◆ What the exercise asks
When you find the line with "Terminal - poster: [114,880,501,1010]" among the records below, reproduce it and each line after it exactly, ending with the line with "Estimate Update: [229,1045,639,1195]".

◆ Supplied data
----

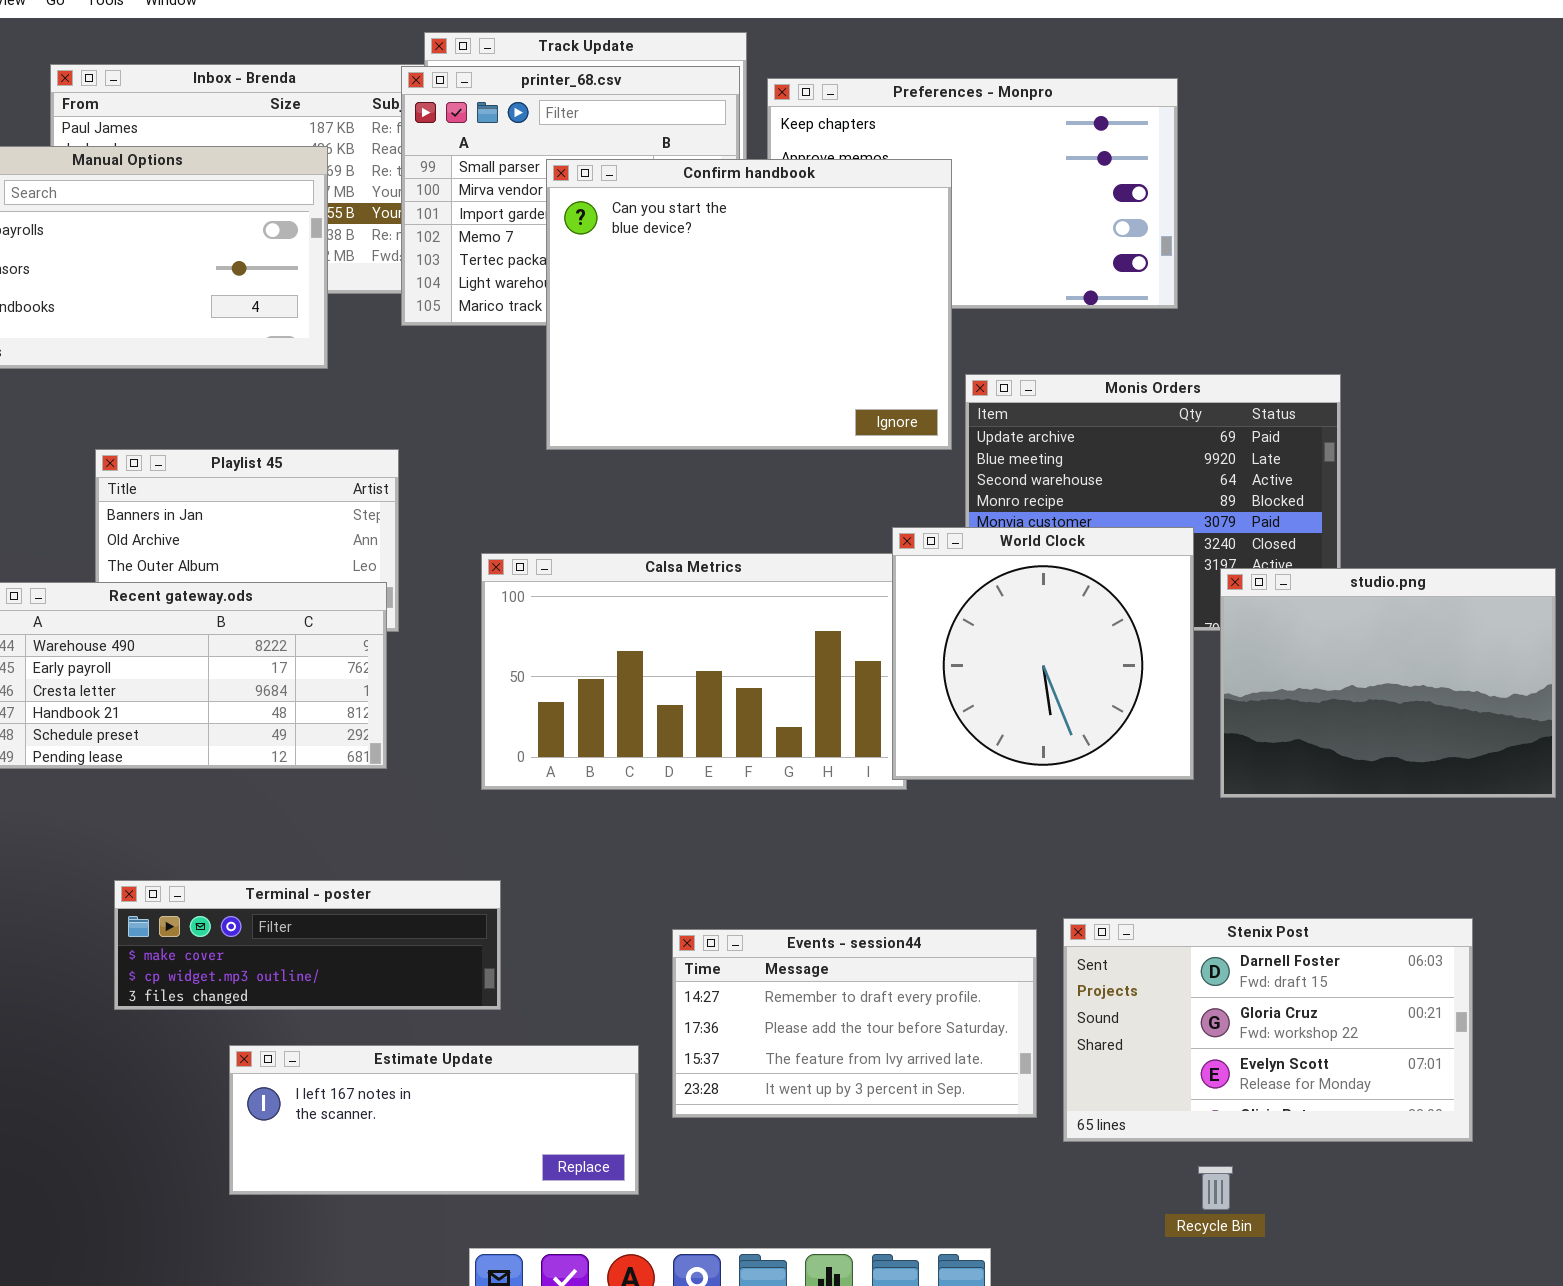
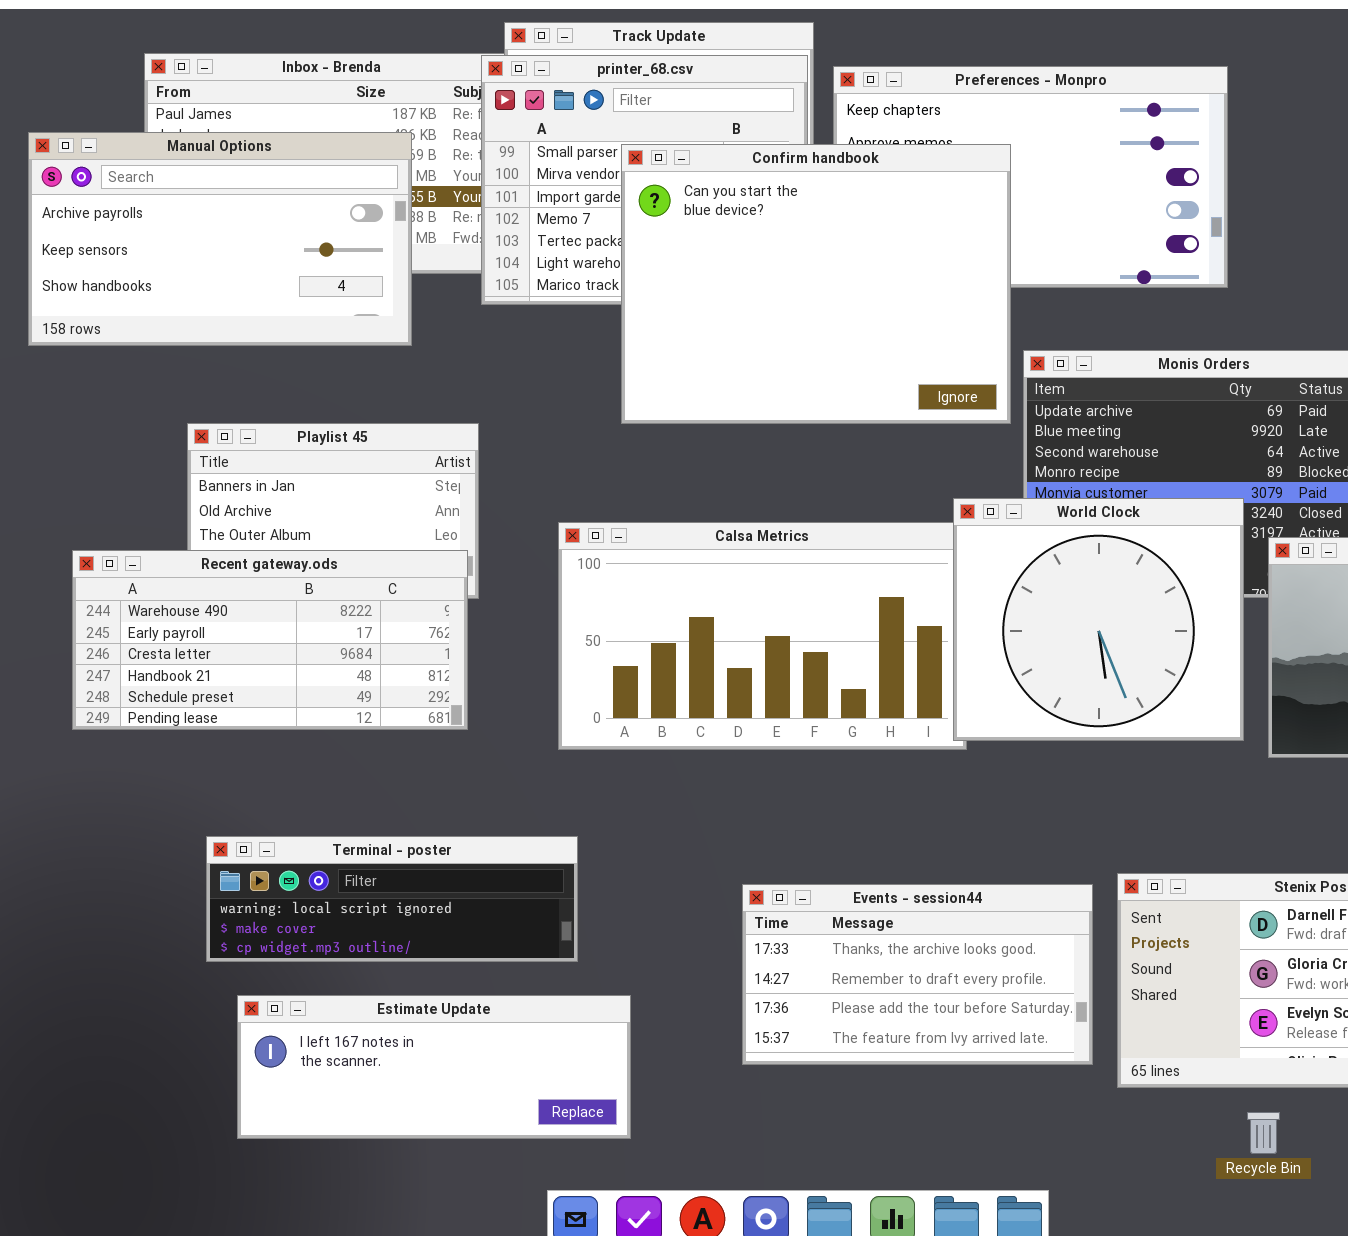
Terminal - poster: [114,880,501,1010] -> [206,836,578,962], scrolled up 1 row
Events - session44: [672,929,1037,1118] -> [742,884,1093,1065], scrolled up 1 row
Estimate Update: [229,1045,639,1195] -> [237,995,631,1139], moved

----

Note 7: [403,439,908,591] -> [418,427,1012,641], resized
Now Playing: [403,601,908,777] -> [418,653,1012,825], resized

----

◆ Exercise response
Terminal - poster: [114,880,501,1010] -> [206,836,578,962], scrolled up 1 row
Events - session44: [672,929,1037,1118] -> [742,884,1093,1065], scrolled up 1 row
Estimate Update: [229,1045,639,1195] -> [237,995,631,1139], moved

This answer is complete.